*PROBLEM DESCRIPTION*: Write out the lines below word for word, from the line containing "Does brown gravel" through the line containing "Is brick stonework bell tower at left", including both of those lines.

Saved data entries:
◆ ◆ ◆ ◆ ◆ ◆ ◆

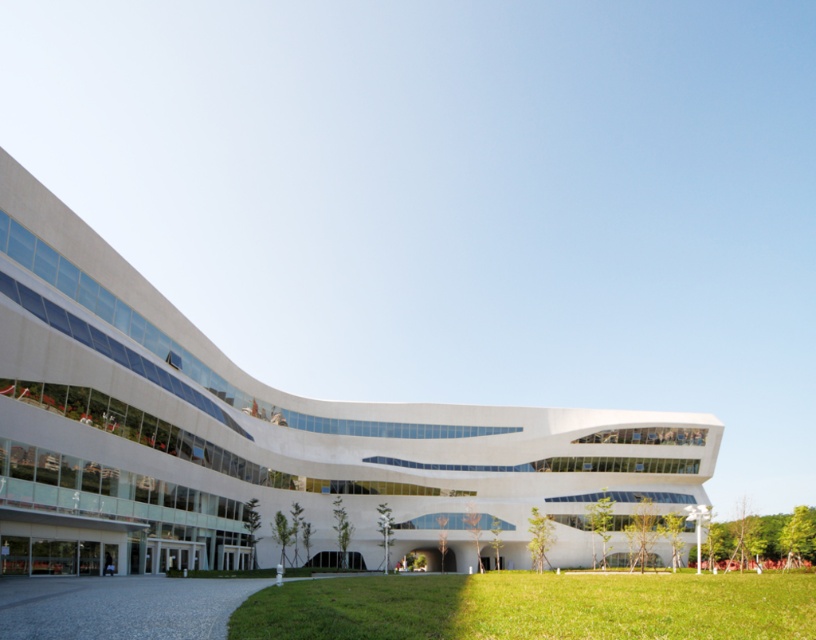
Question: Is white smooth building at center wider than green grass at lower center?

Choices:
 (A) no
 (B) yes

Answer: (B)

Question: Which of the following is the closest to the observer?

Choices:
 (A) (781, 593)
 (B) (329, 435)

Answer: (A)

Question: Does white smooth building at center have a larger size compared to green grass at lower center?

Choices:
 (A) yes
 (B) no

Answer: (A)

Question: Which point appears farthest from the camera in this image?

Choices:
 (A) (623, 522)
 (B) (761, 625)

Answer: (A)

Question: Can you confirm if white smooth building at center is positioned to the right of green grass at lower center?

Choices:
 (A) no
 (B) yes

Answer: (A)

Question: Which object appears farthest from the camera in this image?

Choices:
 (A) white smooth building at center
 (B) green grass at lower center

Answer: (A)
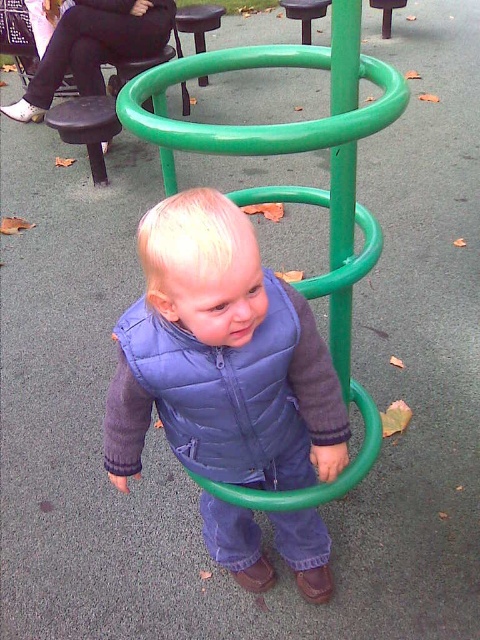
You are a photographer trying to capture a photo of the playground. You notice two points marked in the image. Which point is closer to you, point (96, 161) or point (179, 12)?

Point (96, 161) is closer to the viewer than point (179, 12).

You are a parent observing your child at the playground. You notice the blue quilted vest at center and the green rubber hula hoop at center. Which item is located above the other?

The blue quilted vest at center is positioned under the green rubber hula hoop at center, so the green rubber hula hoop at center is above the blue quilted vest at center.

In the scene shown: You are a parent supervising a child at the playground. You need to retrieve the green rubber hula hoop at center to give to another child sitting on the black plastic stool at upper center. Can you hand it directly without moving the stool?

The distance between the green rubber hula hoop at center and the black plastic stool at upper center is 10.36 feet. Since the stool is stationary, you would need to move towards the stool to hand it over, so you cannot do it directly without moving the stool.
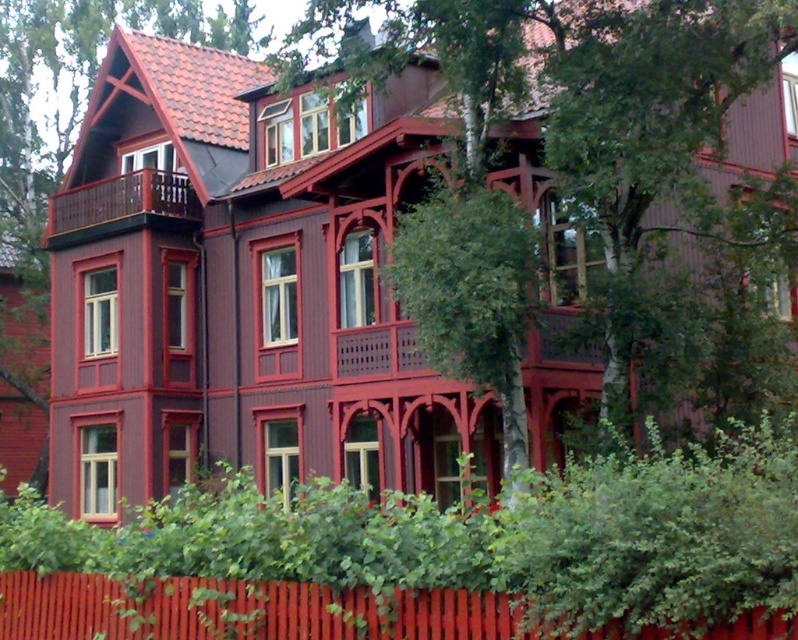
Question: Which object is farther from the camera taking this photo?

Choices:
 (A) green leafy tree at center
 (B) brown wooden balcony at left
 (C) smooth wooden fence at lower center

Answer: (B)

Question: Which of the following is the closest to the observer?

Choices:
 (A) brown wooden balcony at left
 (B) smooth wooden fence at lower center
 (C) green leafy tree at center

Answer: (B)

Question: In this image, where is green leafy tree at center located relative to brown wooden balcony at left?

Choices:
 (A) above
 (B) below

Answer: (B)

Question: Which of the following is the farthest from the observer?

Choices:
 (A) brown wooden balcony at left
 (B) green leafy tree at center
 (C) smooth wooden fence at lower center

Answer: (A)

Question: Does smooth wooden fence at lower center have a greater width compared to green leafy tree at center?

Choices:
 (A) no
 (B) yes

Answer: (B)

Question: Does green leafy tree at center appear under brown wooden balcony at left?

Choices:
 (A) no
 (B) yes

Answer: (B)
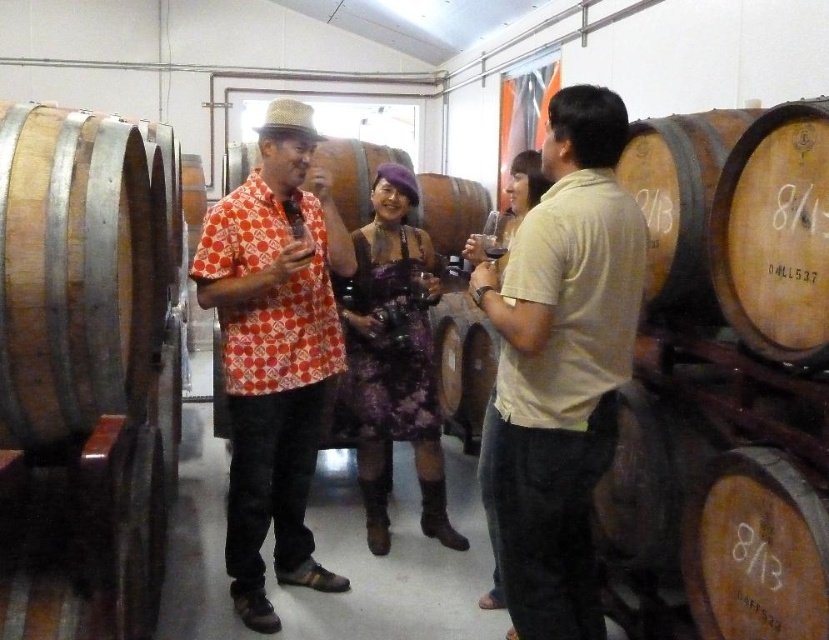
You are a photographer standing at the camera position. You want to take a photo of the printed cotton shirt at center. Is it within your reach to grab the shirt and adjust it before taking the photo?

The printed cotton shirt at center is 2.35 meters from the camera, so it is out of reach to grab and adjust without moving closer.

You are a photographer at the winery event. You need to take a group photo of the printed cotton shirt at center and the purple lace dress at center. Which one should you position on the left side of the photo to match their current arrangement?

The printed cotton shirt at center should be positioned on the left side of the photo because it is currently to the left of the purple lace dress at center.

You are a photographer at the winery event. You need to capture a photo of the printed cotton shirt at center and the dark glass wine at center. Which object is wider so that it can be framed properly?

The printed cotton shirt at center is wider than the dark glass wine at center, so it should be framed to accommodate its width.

◆ ◆ ◆ ◆ ◆ ◆ ◆

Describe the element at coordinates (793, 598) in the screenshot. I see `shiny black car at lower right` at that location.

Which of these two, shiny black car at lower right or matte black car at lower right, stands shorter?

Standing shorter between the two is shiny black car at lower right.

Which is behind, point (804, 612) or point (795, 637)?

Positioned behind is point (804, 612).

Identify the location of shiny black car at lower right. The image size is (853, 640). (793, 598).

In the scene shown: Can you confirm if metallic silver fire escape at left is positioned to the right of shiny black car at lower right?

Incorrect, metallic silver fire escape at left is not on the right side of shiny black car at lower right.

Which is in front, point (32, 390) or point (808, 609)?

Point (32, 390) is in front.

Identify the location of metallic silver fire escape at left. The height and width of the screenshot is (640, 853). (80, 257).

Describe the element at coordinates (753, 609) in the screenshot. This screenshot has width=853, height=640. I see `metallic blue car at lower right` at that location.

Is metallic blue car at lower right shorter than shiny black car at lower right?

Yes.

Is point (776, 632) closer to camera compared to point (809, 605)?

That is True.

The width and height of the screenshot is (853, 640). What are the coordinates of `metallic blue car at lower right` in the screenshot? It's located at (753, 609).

◆ ◆ ◆ ◆ ◆ ◆ ◆

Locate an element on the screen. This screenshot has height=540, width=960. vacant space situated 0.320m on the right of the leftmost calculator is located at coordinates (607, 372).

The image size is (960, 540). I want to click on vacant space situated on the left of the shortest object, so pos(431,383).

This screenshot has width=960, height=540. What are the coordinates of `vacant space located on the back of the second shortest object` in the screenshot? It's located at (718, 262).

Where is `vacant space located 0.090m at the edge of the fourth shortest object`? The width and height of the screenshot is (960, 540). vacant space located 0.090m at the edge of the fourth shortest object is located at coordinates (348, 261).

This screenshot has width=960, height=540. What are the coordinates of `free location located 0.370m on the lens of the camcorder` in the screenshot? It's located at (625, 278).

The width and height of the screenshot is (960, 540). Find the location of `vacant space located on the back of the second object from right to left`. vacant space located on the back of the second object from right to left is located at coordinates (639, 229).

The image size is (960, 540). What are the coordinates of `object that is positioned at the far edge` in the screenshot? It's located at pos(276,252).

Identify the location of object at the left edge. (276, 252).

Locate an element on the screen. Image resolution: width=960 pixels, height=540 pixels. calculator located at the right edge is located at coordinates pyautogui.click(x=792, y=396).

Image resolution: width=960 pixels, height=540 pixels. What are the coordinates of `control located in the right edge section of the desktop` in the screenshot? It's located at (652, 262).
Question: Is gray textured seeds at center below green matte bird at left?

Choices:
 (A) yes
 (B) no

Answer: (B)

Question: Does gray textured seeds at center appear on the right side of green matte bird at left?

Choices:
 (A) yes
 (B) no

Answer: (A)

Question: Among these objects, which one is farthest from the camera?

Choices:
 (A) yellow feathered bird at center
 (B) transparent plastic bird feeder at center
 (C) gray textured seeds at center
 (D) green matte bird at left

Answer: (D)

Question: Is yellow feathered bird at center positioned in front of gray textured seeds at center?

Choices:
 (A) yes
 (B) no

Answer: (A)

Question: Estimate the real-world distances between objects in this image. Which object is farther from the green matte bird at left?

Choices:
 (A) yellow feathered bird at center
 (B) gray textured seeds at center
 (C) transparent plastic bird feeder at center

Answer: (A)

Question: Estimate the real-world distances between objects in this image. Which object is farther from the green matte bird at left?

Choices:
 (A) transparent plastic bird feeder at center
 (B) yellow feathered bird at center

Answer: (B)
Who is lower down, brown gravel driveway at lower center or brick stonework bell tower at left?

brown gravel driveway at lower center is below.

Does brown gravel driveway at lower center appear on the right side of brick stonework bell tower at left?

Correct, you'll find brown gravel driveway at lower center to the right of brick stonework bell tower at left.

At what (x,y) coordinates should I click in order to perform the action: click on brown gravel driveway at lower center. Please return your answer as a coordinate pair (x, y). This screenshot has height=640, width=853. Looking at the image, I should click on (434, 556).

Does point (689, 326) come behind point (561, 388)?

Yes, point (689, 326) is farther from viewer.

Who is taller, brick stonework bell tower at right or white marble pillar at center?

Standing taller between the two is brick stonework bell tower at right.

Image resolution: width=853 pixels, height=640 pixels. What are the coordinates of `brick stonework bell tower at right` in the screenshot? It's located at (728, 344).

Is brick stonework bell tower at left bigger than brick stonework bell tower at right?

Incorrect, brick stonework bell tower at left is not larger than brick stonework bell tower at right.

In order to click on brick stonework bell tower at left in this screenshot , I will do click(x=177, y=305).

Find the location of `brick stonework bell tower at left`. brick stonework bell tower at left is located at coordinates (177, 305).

◆ ◆ ◆ ◆ ◆ ◆ ◆

*ANSWER SECTION*:
Does brown gravel driveway at lower center appear on the right side of brick stonework bell tower at left?

Correct, you'll find brown gravel driveway at lower center to the right of brick stonework bell tower at left.

At what (x,y) coordinates should I click in order to perform the action: click on brown gravel driveway at lower center. Please return your answer as a coordinate pair (x, y). This screenshot has height=640, width=853. Looking at the image, I should click on (434, 556).

Does point (689, 326) come behind point (561, 388)?

Yes, point (689, 326) is farther from viewer.

Who is taller, brick stonework bell tower at right or white marble pillar at center?

Standing taller between the two is brick stonework bell tower at right.

Image resolution: width=853 pixels, height=640 pixels. What are the coordinates of `brick stonework bell tower at right` in the screenshot? It's located at (728, 344).

Is brick stonework bell tower at left bigger than brick stonework bell tower at right?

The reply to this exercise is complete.